### TASK DIRECTIONS
Only one stretch of the data below is wanted: the lines starting at the one with "R24: 27k (CNT9, GND) -> 27k (BASE, GND)" and ending at the one with "R103: 1k (+3V3, U103/DIS) -> 1k (+3V3, N12)", both included, given again exactly.

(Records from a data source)
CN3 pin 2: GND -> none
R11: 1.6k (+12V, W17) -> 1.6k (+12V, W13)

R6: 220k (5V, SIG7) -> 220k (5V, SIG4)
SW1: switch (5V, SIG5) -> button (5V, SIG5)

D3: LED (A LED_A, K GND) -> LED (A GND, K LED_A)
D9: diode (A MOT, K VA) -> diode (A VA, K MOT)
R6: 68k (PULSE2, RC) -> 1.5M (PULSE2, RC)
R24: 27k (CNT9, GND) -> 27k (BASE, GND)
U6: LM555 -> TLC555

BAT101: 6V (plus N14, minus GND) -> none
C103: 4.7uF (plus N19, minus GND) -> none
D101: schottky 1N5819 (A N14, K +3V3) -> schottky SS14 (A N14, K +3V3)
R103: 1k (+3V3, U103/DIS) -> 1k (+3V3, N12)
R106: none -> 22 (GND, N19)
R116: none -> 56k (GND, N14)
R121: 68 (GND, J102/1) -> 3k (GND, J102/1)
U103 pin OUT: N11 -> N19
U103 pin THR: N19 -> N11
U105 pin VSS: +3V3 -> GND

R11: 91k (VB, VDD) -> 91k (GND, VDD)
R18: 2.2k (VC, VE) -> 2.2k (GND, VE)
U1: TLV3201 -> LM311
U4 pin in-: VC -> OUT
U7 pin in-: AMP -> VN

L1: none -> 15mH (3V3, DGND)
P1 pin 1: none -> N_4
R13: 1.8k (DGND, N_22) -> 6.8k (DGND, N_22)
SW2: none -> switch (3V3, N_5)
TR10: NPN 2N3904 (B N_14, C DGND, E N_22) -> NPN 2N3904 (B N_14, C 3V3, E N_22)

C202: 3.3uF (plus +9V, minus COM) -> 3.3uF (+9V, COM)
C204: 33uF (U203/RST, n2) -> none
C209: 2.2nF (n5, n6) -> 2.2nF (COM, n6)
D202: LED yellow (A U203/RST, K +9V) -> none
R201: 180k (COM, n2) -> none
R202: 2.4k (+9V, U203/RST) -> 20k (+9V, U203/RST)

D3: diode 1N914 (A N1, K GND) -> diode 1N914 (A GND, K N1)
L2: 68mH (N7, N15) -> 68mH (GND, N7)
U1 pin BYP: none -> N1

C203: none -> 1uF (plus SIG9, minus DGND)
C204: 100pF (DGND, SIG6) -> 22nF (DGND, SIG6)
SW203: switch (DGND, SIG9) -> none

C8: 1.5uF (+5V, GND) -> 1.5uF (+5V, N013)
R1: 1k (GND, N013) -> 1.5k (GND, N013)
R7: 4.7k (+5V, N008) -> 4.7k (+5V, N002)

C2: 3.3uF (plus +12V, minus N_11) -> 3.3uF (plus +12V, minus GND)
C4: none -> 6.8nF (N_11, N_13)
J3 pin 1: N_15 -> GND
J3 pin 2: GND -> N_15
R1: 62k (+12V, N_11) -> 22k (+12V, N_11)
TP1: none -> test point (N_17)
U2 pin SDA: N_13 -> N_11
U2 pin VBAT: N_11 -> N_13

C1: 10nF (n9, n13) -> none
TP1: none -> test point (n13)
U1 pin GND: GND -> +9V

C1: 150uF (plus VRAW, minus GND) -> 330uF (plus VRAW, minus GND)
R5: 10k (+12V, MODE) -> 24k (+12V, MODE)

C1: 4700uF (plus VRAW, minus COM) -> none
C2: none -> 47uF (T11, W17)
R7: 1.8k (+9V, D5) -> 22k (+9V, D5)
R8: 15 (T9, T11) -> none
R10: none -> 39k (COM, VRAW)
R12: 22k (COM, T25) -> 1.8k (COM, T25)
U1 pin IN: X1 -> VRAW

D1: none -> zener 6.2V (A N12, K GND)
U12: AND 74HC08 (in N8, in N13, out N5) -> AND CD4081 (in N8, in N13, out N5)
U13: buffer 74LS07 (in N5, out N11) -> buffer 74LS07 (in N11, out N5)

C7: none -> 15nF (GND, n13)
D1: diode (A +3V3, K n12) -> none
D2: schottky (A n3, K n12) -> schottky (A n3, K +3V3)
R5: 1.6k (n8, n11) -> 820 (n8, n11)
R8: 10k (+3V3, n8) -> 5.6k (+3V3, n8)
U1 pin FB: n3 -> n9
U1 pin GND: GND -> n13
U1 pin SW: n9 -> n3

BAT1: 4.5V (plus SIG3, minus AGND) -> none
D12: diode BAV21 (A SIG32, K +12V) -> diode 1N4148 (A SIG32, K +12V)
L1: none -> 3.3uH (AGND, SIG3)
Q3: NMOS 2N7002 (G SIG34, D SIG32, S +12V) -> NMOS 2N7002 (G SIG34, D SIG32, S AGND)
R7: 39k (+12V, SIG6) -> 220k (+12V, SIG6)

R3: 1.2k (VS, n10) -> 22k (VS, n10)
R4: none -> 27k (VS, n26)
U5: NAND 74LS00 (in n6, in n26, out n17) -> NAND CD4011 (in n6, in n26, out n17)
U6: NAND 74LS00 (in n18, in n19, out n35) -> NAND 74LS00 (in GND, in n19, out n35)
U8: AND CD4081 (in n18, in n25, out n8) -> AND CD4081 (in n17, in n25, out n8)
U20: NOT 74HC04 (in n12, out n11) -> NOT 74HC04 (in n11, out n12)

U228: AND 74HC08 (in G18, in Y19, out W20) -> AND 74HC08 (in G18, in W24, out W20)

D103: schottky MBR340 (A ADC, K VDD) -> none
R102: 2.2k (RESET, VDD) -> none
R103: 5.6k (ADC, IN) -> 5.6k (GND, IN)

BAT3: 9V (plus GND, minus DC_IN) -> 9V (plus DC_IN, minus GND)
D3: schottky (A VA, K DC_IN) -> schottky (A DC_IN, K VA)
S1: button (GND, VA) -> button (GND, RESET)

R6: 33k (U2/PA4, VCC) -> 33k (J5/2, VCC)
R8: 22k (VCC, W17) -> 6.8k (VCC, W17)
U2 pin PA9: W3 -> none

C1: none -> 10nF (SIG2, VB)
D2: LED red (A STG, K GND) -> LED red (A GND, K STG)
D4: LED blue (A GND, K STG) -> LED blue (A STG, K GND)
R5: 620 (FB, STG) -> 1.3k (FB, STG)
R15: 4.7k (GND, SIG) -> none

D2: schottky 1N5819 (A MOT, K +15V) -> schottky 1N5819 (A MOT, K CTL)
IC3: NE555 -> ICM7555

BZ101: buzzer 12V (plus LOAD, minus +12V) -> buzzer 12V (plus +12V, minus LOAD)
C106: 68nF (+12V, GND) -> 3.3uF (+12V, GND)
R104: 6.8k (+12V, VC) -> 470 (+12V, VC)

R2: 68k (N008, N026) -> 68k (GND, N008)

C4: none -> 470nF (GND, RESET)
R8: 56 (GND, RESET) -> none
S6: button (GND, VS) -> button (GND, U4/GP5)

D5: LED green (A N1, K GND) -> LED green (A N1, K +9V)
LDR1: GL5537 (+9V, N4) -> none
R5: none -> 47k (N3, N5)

### TASK ANSWER
R24: 27k (CNT9, GND) -> 27k (BASE, GND)
U6: LM555 -> TLC555

BAT101: 6V (plus N14, minus GND) -> none
C103: 4.7uF (plus N19, minus GND) -> none
D101: schottky 1N5819 (A N14, K +3V3) -> schottky SS14 (A N14, K +3V3)
R103: 1k (+3V3, U103/DIS) -> 1k (+3V3, N12)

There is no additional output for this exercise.